*Problem description*. Repeat exactly, and only, the lines of the entries below from the one with "U1: MIC5219 -> XC6220" through the one with "U24: NOT (in", both ends included.

Revision tracking records:

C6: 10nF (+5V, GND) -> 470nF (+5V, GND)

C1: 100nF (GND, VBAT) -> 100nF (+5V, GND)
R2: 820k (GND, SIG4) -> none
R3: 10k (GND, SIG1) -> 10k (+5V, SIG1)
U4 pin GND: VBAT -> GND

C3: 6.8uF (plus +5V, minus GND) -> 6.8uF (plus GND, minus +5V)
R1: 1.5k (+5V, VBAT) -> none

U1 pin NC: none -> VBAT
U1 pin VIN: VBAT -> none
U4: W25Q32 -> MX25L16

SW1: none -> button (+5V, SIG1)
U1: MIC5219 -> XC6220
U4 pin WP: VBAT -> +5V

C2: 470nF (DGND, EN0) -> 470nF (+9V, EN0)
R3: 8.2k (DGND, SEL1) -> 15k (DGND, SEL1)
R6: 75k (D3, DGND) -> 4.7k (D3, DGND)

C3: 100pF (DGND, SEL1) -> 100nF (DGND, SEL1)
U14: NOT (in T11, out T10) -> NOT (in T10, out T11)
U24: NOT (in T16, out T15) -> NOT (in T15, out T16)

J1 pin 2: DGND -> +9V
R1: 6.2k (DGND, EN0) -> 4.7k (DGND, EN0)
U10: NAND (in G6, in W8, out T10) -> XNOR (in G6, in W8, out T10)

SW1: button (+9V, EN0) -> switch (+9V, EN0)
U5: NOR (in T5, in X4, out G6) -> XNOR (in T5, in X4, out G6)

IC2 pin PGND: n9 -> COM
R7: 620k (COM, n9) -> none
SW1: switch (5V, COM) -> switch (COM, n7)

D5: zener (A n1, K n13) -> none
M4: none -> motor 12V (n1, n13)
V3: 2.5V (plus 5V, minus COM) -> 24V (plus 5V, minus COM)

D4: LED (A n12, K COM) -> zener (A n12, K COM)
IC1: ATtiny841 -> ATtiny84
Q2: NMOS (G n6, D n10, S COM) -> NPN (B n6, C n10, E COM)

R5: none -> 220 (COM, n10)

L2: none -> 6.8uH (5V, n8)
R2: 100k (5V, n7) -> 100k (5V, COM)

*Solution to this exercise*.
U1: MIC5219 -> XC6220
U4 pin WP: VBAT -> +5V

C2: 470nF (DGND, EN0) -> 470nF (+9V, EN0)
R3: 8.2k (DGND, SEL1) -> 15k (DGND, SEL1)
R6: 75k (D3, DGND) -> 4.7k (D3, DGND)

C3: 100pF (DGND, SEL1) -> 100nF (DGND, SEL1)
U14: NOT (in T11, out T10) -> NOT (in T10, out T11)
U24: NOT (in T16, out T15) -> NOT (in T15, out T16)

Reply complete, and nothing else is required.